**Exercise details:**
Everything in the listing below has to be repeated exactly, except the pictures.

**Data segment:**
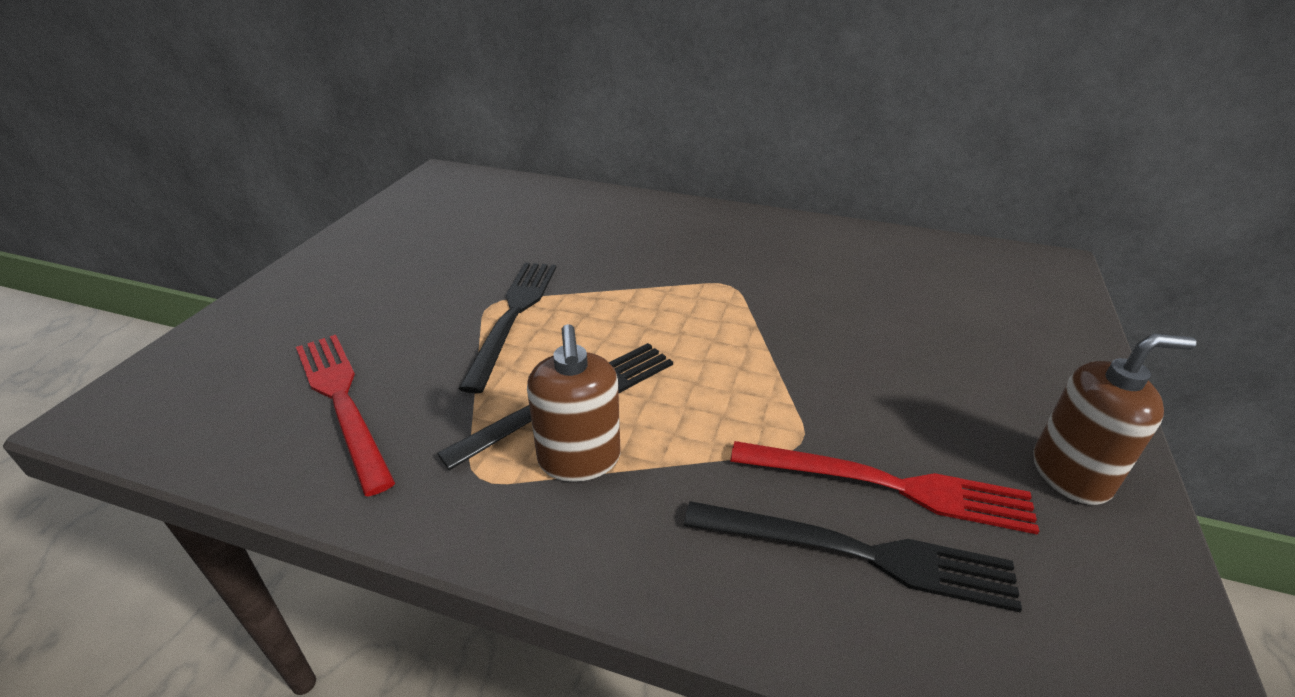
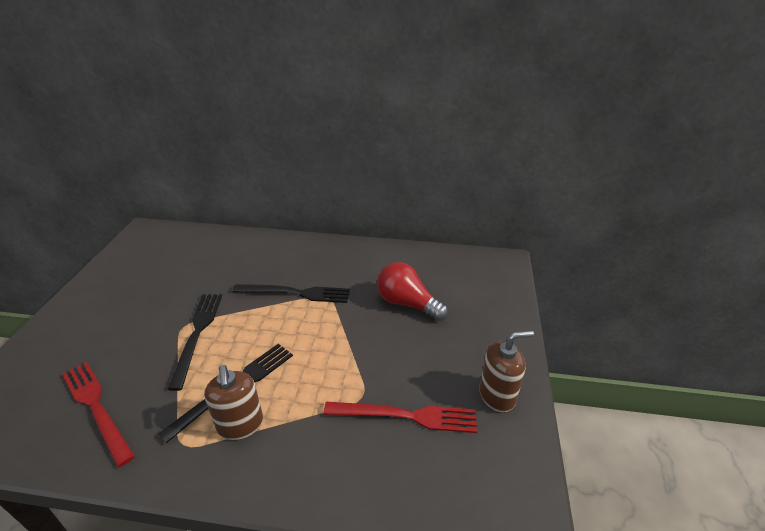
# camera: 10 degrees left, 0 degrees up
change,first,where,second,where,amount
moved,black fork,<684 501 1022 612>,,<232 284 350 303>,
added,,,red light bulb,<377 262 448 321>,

**Exercise output:**
# camera: 10 degrees left, 0 degrees up
change,first,where,second,where,amount
moved,black fork,<684 501 1022 612>,,<232 284 350 303>,
added,,,red light bulb,<377 262 448 321>,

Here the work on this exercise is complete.